_TASK INSTRUCTIONS_.
Return all lines in the data where the string "DIGITS" can be found.

%%

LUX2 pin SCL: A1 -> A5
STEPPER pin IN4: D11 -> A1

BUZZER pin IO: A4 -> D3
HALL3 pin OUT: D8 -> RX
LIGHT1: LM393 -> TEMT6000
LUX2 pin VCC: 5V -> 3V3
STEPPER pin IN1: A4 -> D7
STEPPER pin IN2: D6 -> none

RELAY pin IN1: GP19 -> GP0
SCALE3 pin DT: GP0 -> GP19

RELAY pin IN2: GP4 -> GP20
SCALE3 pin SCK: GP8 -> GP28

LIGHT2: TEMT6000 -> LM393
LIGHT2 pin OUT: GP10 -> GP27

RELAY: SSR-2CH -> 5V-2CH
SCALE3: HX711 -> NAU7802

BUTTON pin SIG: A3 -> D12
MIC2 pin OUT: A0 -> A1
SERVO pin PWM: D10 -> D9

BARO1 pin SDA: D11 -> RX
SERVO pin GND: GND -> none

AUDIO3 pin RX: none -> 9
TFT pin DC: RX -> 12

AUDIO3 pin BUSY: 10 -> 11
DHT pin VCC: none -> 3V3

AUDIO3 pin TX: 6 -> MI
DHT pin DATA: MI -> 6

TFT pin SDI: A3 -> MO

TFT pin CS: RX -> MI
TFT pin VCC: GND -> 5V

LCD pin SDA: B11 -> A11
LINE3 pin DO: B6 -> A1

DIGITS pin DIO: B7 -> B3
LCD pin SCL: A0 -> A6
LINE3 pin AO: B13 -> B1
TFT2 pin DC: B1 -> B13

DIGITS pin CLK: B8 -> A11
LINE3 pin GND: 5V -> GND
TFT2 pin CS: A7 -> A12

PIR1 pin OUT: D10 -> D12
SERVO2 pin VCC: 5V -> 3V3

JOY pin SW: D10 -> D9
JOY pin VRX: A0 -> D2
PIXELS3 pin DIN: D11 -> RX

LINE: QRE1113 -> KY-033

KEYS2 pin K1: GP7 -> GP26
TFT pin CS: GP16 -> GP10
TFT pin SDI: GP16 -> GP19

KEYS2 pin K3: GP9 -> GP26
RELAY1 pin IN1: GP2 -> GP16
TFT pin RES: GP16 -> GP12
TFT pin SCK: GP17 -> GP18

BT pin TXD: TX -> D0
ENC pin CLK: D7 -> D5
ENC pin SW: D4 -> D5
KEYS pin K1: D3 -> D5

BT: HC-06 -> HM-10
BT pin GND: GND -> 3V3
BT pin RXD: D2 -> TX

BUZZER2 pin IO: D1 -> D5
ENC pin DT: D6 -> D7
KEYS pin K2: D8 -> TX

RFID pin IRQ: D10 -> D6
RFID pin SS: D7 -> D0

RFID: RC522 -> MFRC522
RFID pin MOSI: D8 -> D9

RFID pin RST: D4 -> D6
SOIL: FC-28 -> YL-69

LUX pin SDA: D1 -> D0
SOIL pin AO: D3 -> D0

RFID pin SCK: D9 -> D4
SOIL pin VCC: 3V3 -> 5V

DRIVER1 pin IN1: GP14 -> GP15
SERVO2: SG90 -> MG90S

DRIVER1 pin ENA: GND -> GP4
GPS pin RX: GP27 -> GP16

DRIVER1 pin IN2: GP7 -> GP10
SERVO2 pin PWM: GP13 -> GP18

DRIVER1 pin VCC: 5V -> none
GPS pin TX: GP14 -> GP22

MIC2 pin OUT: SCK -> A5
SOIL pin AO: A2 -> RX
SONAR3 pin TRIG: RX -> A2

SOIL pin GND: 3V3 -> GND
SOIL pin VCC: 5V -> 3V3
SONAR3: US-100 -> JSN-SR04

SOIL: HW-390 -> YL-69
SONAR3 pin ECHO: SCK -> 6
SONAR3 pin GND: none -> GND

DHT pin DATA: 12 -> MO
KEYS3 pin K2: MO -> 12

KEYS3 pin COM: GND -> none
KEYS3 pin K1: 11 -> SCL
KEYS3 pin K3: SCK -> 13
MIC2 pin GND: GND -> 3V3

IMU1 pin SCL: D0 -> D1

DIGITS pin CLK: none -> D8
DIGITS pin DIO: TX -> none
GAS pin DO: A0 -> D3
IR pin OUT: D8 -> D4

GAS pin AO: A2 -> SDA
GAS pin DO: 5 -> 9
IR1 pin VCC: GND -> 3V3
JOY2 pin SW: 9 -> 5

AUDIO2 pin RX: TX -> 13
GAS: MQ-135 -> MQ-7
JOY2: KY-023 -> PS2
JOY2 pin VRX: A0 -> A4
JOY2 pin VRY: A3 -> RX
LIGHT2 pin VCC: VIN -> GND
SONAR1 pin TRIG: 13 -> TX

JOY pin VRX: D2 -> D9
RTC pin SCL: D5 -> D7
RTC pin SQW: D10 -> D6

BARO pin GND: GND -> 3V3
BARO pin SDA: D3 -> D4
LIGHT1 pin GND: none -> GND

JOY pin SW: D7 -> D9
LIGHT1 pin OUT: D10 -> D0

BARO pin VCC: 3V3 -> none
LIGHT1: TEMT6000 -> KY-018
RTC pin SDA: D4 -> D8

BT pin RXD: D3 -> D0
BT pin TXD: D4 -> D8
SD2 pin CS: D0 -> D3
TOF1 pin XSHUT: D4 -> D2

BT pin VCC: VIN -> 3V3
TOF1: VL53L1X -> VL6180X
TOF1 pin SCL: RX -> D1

%%

_WORKED SOLUTION_.
DIGITS pin DIO: B7 -> B3
DIGITS pin CLK: B8 -> A11
DIGITS pin CLK: none -> D8
DIGITS pin DIO: TX -> none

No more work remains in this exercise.